Segment Start: DATA TO USE
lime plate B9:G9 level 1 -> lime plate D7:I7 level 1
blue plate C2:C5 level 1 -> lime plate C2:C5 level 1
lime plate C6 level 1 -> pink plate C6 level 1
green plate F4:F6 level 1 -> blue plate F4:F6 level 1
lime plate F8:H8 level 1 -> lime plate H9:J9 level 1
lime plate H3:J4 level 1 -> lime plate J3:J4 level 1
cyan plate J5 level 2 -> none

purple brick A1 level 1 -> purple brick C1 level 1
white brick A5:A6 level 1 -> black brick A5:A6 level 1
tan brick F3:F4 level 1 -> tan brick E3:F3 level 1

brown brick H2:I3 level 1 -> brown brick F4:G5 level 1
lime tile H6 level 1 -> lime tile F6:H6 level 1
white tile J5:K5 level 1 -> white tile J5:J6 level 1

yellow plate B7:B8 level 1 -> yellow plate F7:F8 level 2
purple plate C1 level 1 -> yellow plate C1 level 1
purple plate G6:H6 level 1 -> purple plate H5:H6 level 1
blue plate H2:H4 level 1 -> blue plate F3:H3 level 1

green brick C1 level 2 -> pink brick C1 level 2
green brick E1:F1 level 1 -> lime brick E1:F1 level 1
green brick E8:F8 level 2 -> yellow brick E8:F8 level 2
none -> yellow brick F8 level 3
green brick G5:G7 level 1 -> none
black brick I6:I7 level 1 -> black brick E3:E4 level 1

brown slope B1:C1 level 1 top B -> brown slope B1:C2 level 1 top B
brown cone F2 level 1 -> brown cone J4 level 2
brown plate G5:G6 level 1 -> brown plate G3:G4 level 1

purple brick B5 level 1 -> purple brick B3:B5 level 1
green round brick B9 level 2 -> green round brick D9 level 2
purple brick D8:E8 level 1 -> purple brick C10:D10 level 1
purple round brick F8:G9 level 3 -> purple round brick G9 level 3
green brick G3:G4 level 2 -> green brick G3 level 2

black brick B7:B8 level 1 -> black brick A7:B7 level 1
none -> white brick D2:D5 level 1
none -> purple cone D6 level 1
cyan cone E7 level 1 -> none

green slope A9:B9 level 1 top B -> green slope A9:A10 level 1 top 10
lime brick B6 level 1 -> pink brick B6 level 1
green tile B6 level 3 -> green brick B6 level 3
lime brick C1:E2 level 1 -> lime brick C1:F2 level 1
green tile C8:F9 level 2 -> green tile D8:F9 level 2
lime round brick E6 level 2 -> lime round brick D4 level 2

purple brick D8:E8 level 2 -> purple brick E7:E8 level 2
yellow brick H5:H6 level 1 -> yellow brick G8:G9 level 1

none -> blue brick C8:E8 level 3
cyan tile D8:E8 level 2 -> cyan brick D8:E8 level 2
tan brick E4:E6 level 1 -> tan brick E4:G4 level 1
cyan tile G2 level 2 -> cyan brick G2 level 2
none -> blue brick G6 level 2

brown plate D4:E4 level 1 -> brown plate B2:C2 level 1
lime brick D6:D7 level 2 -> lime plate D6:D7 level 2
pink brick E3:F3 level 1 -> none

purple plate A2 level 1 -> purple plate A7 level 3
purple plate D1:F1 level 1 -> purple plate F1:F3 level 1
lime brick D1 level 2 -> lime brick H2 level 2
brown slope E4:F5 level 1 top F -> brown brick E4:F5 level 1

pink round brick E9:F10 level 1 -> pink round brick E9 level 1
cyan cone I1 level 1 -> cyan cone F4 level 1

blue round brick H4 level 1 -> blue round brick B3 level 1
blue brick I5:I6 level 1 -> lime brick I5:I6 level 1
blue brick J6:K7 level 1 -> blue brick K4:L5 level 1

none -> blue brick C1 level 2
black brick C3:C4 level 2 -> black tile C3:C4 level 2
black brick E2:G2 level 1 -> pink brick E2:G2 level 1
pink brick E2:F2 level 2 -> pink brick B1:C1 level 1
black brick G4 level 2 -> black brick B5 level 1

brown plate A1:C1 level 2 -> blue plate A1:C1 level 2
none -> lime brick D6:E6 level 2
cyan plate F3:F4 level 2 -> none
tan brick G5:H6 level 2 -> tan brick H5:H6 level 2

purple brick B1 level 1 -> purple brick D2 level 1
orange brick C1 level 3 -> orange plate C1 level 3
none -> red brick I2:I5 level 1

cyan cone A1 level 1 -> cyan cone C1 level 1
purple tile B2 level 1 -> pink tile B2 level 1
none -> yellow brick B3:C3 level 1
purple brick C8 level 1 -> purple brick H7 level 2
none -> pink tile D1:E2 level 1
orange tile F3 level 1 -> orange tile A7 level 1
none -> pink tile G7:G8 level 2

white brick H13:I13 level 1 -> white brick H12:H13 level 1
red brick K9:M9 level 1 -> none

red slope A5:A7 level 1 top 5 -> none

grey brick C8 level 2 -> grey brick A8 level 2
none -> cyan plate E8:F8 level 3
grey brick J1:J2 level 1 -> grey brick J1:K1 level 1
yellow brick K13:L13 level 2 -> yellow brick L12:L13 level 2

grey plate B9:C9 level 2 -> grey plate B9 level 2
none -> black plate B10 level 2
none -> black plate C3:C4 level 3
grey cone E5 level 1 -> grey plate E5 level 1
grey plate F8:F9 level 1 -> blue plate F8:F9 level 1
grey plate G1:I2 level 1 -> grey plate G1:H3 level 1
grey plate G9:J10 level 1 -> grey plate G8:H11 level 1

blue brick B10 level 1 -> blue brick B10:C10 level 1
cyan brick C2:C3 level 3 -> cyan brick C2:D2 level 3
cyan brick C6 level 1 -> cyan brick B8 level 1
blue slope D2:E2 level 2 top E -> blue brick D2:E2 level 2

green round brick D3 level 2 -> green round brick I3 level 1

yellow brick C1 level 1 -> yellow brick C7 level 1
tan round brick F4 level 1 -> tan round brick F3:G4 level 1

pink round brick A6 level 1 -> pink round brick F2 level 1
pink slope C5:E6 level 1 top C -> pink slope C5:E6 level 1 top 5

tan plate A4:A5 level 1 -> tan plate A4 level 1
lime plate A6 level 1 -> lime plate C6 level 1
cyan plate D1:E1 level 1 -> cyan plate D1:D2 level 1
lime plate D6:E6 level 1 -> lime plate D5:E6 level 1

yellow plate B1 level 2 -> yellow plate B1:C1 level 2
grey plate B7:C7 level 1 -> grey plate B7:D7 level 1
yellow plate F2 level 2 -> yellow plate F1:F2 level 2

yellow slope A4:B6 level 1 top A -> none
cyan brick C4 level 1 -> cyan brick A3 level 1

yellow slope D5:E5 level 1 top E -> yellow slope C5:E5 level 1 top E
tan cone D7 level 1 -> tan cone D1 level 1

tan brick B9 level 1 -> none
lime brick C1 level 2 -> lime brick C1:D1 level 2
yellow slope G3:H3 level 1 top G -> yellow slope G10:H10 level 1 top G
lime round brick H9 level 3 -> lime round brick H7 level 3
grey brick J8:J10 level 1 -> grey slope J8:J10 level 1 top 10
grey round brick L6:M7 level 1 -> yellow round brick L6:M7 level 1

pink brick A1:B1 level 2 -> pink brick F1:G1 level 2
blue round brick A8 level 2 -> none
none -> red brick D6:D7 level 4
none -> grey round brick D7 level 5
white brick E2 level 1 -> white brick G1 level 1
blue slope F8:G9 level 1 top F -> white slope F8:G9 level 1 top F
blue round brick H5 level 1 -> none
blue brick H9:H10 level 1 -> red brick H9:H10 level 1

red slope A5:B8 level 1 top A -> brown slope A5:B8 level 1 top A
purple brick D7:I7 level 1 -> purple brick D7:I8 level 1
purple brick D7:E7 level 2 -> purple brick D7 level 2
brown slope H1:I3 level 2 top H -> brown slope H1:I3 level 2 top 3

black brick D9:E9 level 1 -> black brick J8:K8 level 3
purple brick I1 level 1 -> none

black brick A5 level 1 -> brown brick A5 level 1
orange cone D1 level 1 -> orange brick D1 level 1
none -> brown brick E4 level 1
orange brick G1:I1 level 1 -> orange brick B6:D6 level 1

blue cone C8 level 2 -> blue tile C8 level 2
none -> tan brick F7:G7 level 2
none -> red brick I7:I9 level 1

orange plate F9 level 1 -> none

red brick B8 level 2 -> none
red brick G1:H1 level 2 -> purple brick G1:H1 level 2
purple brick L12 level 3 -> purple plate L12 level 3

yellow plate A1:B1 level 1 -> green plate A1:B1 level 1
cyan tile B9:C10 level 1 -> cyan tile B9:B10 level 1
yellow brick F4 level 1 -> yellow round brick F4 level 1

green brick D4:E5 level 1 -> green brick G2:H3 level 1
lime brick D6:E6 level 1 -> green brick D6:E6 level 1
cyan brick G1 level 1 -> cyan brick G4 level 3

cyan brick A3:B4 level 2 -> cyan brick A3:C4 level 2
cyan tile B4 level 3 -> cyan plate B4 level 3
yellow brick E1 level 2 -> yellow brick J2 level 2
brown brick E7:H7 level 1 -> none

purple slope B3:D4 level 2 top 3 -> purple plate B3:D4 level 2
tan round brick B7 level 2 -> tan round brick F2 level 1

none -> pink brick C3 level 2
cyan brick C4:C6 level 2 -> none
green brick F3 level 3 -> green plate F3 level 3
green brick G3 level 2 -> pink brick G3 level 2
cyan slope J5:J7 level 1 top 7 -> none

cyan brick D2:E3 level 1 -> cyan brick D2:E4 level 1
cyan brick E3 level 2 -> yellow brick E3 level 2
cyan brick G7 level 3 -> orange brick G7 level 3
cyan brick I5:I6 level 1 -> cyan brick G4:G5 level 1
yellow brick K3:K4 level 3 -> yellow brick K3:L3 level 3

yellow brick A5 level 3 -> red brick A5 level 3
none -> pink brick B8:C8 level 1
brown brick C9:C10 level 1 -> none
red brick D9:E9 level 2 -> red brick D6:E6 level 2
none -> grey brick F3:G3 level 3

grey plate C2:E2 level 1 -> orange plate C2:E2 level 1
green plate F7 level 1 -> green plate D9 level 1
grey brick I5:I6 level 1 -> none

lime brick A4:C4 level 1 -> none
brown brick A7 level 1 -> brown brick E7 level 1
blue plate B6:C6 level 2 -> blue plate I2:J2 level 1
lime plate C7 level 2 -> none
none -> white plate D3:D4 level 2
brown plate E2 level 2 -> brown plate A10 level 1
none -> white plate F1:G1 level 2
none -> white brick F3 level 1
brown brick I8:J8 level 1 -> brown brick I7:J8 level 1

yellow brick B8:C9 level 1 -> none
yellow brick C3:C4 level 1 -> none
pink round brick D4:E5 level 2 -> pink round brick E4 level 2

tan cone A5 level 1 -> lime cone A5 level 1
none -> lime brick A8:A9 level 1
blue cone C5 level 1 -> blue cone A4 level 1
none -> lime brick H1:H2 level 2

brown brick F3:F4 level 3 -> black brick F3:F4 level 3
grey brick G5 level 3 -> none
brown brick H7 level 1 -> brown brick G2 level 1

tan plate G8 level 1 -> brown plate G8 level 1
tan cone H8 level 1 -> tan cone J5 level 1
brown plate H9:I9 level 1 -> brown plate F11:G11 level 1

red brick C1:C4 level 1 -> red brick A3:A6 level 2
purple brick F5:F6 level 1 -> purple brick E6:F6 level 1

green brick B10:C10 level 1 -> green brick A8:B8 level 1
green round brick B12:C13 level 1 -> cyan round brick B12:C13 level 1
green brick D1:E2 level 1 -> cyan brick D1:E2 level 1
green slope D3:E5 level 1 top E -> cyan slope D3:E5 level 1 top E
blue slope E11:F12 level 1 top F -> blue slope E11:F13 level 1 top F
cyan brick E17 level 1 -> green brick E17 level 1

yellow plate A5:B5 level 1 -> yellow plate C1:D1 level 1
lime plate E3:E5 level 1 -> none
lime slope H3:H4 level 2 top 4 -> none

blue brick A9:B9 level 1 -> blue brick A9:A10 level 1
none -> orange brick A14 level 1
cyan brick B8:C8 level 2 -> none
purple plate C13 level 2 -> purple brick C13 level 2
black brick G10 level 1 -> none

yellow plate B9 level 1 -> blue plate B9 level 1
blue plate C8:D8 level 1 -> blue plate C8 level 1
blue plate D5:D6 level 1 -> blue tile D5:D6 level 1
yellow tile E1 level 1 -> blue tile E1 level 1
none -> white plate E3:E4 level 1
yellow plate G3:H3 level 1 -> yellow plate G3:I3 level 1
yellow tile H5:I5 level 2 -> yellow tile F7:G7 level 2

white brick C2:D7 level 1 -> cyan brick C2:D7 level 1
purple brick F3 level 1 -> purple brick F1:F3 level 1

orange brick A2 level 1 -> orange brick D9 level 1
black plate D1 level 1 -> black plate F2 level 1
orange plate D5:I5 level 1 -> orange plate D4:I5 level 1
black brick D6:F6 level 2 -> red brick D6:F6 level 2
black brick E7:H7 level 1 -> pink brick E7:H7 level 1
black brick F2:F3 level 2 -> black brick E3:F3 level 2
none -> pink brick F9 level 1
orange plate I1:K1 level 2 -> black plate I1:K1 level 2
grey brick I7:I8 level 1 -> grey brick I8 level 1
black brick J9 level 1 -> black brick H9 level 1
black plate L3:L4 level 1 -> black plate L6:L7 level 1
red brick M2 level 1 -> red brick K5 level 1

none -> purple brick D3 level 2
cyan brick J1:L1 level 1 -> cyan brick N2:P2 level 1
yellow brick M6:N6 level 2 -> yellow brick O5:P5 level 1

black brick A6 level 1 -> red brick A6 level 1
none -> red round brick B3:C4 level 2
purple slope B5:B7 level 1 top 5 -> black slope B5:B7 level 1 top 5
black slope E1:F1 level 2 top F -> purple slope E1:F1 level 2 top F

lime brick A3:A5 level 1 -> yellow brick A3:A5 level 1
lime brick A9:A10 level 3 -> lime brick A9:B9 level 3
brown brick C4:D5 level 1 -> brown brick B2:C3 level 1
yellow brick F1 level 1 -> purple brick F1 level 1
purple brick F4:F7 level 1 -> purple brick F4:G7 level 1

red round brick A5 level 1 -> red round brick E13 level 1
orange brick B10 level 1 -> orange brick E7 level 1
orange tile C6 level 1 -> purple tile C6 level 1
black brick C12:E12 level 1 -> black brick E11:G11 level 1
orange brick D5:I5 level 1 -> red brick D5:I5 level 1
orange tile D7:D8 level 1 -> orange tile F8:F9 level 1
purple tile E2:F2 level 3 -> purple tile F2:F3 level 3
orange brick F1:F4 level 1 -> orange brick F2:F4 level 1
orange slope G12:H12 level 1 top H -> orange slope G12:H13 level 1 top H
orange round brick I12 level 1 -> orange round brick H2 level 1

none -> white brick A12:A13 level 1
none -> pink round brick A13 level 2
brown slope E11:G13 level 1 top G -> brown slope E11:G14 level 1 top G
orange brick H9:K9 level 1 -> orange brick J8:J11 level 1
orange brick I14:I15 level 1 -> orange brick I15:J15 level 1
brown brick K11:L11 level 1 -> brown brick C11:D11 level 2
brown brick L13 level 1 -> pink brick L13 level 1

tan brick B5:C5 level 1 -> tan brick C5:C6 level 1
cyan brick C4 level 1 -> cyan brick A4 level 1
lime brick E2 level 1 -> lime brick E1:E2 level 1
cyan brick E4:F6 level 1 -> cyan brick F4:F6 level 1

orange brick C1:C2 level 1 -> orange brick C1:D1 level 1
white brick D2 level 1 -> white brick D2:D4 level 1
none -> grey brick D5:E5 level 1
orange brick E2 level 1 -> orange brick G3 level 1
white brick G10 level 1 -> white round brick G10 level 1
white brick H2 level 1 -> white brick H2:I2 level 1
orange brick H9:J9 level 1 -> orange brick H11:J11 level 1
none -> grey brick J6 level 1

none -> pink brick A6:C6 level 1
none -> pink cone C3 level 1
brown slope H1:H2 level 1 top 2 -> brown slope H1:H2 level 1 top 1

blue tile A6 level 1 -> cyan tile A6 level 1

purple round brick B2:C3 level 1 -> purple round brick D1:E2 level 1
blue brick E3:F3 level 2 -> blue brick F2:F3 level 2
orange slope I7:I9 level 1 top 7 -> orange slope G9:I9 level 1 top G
Segment End: DATA TO USE
#### WHAT THIS TASK INVOLVES:
Copy word for word the stretch of entries above from the line that has "purple slope B3:D4" through the line that has "green brick D1:E2", both ends included, and nothing outside it.

#### TASK SOLUTION:
purple slope B3:D4 level 2 top 3 -> purple plate B3:D4 level 2
tan round brick B7 level 2 -> tan round brick F2 level 1

none -> pink brick C3 level 2
cyan brick C4:C6 level 2 -> none
green brick F3 level 3 -> green plate F3 level 3
green brick G3 level 2 -> pink brick G3 level 2
cyan slope J5:J7 level 1 top 7 -> none

cyan brick D2:E3 level 1 -> cyan brick D2:E4 level 1
cyan brick E3 level 2 -> yellow brick E3 level 2
cyan brick G7 level 3 -> orange brick G7 level 3
cyan brick I5:I6 level 1 -> cyan brick G4:G5 level 1
yellow brick K3:K4 level 3 -> yellow brick K3:L3 level 3

yellow brick A5 level 3 -> red brick A5 level 3
none -> pink brick B8:C8 level 1
brown brick C9:C10 level 1 -> none
red brick D9:E9 level 2 -> red brick D6:E6 level 2
none -> grey brick F3:G3 level 3

grey plate C2:E2 level 1 -> orange plate C2:E2 level 1
green plate F7 level 1 -> green plate D9 level 1
grey brick I5:I6 level 1 -> none

lime brick A4:C4 level 1 -> none
brown brick A7 level 1 -> brown brick E7 level 1
blue plate B6:C6 level 2 -> blue plate I2:J2 level 1
lime plate C7 level 2 -> none
none -> white plate D3:D4 level 2
brown plate E2 level 2 -> brown plate A10 level 1
none -> white plate F1:G1 level 2
none -> white brick F3 level 1
brown brick I8:J8 level 1 -> brown brick I7:J8 level 1

yellow brick B8:C9 level 1 -> none
yellow brick C3:C4 level 1 -> none
pink round brick D4:E5 level 2 -> pink round brick E4 level 2

tan cone A5 level 1 -> lime cone A5 level 1
none -> lime brick A8:A9 level 1
blue cone C5 level 1 -> blue cone A4 level 1
none -> lime brick H1:H2 level 2

brown brick F3:F4 level 3 -> black brick F3:F4 level 3
grey brick G5 level 3 -> none
brown brick H7 level 1 -> brown brick G2 level 1

tan plate G8 level 1 -> brown plate G8 level 1
tan cone H8 level 1 -> tan cone J5 level 1
brown plate H9:I9 level 1 -> brown plate F11:G11 level 1

red brick C1:C4 level 1 -> red brick A3:A6 level 2
purple brick F5:F6 level 1 -> purple brick E6:F6 level 1

green brick B10:C10 level 1 -> green brick A8:B8 level 1
green round brick B12:C13 level 1 -> cyan round brick B12:C13 level 1
green brick D1:E2 level 1 -> cyan brick D1:E2 level 1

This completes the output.